> [PROBLEM DESCRIPTION] Output every line below as it stands, dropping only the images.

> [WORKING DATA]
____________________

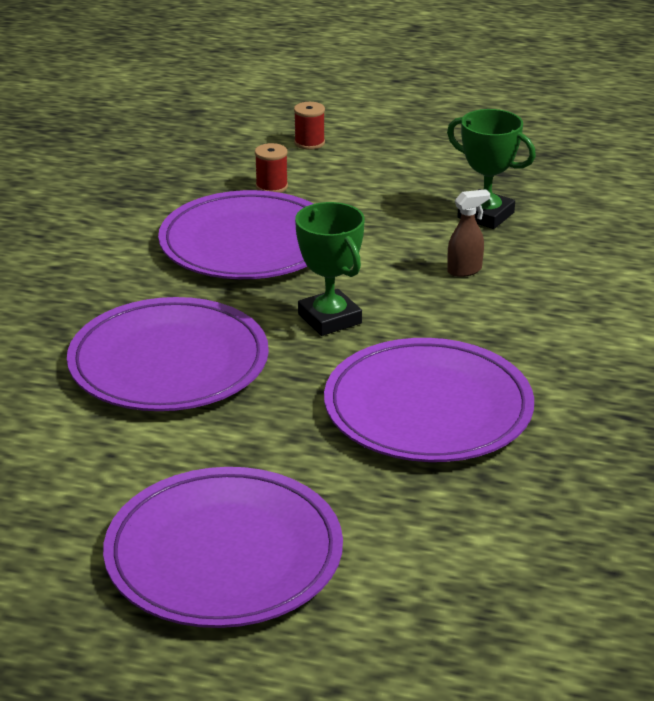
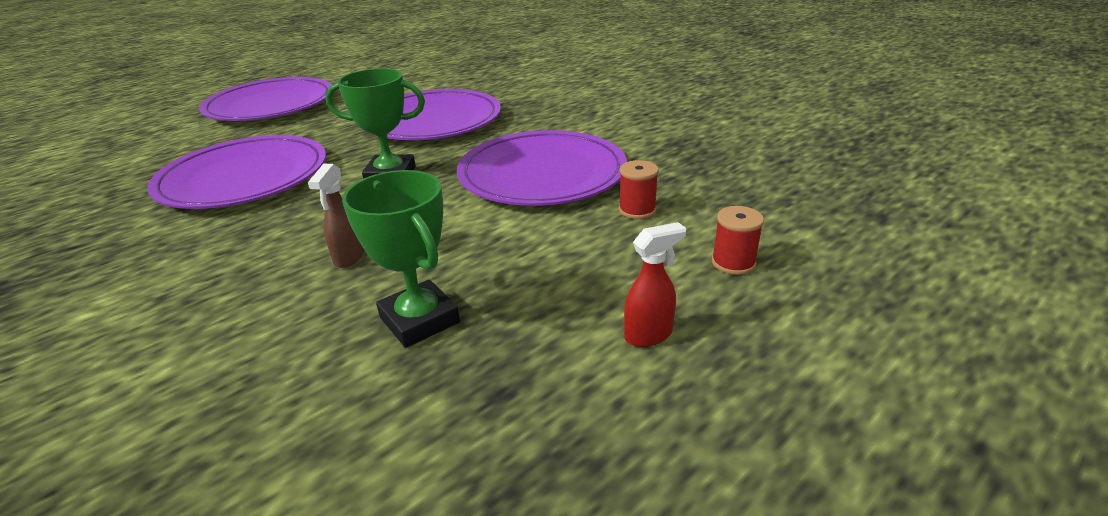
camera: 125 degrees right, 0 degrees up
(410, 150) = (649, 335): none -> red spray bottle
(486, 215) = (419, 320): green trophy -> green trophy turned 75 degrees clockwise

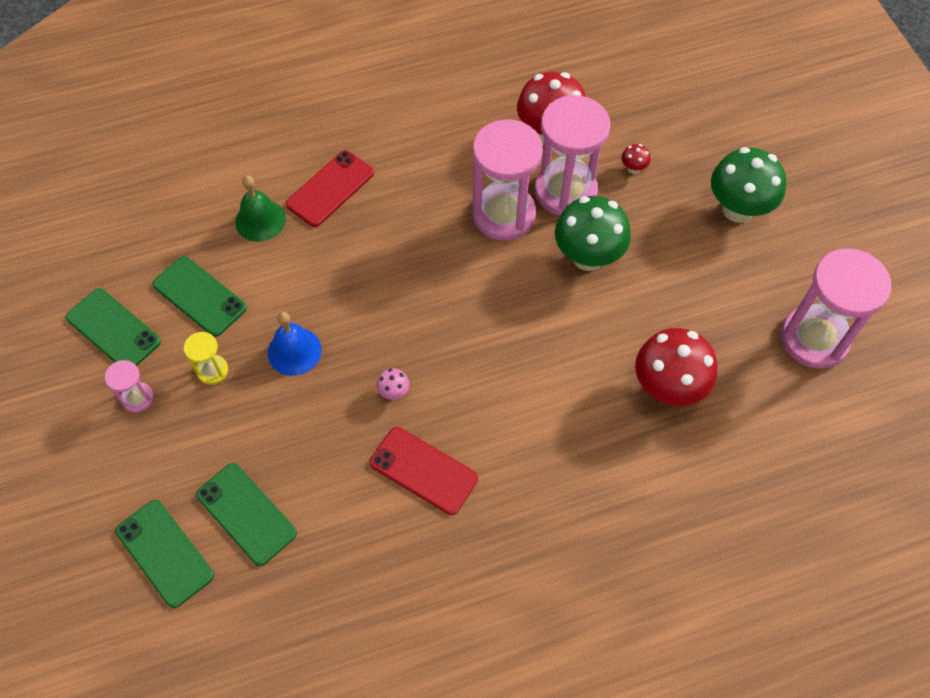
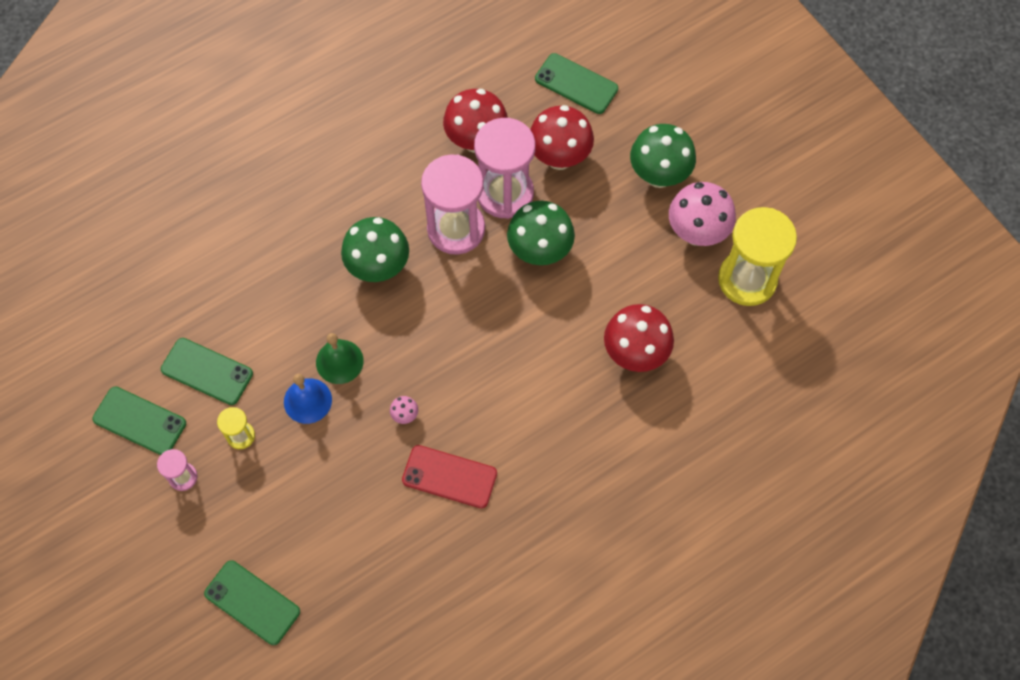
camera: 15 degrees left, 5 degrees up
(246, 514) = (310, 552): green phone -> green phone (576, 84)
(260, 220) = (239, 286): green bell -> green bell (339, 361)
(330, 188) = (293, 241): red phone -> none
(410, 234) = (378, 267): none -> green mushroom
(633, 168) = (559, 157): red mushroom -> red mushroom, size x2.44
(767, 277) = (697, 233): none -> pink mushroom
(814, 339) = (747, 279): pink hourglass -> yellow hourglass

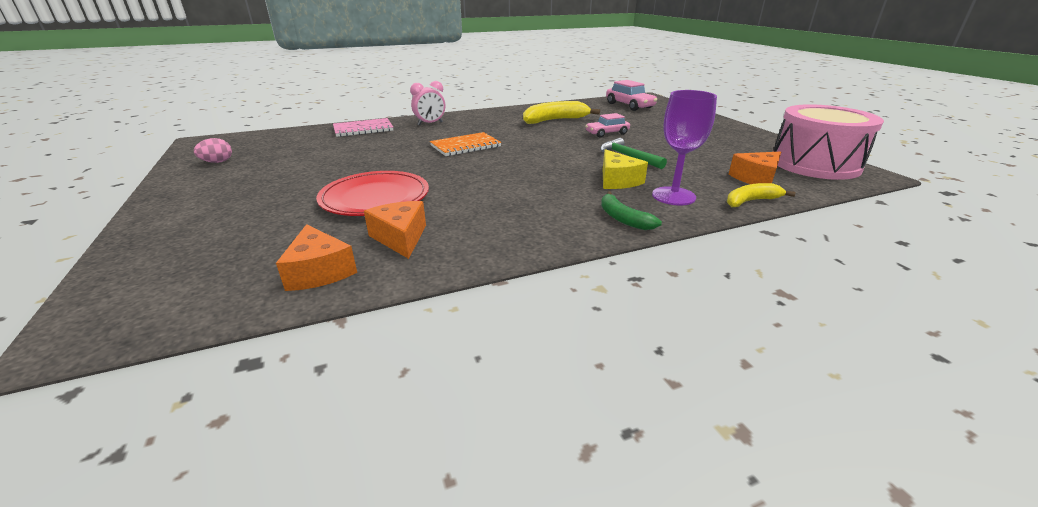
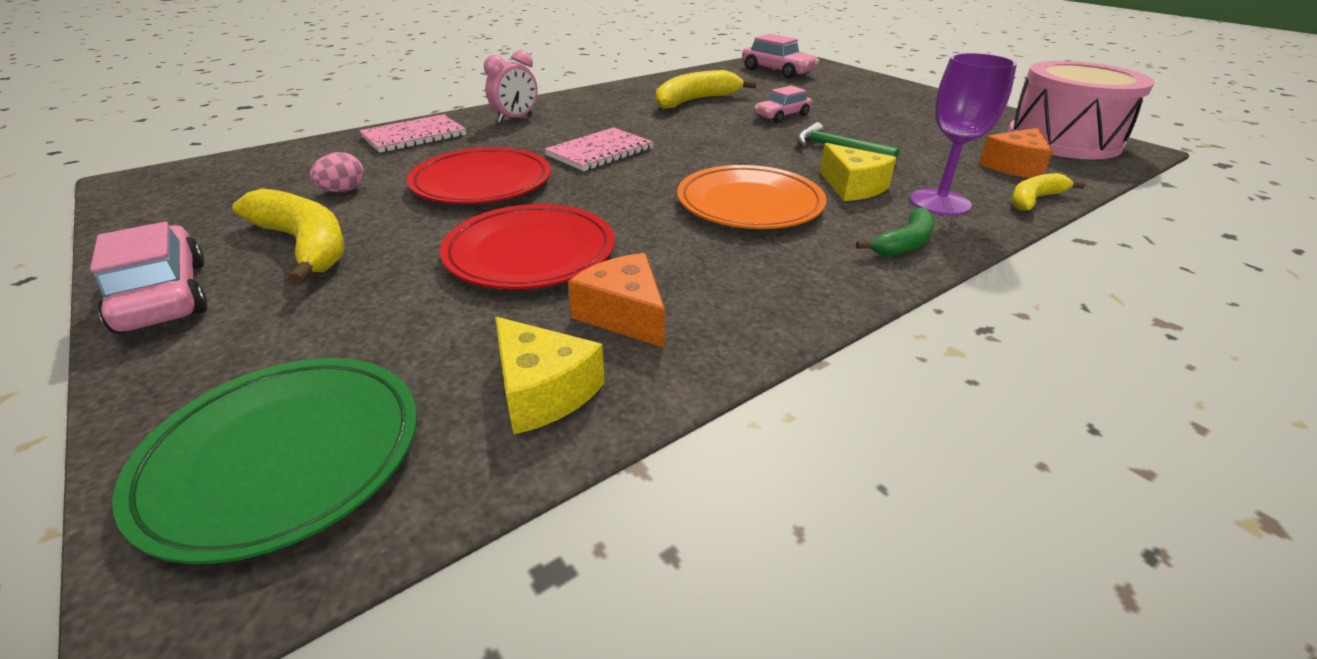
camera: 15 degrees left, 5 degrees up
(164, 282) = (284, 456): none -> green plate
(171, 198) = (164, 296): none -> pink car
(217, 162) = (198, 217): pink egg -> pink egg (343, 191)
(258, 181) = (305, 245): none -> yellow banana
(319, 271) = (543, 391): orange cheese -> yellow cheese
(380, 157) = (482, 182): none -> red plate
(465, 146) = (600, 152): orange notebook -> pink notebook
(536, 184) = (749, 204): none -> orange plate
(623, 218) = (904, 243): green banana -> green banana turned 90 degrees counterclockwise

____________________

> [ANSWER TO THE EXERCISE]
camera: 125 degrees right, 0 degrees up
(410, 150) = (649, 335): none -> red spray bottle
(486, 215) = (419, 320): green trophy -> green trophy turned 75 degrees clockwise

camera: 15 degrees left, 5 degrees up
(246, 514) = (310, 552): green phone -> green phone (576, 84)
(260, 220) = (239, 286): green bell -> green bell (339, 361)
(330, 188) = (293, 241): red phone -> none
(410, 234) = (378, 267): none -> green mushroom
(633, 168) = (559, 157): red mushroom -> red mushroom, size x2.44
(767, 277) = (697, 233): none -> pink mushroom
(814, 339) = (747, 279): pink hourglass -> yellow hourglass

camera: 15 degrees left, 5 degrees up
(164, 282) = (284, 456): none -> green plate
(171, 198) = (164, 296): none -> pink car
(217, 162) = (198, 217): pink egg -> pink egg (343, 191)
(258, 181) = (305, 245): none -> yellow banana
(319, 271) = (543, 391): orange cheese -> yellow cheese
(380, 157) = (482, 182): none -> red plate
(465, 146) = (600, 152): orange notebook -> pink notebook
(536, 184) = (749, 204): none -> orange plate
(623, 218) = (904, 243): green banana -> green banana turned 90 degrees counterclockwise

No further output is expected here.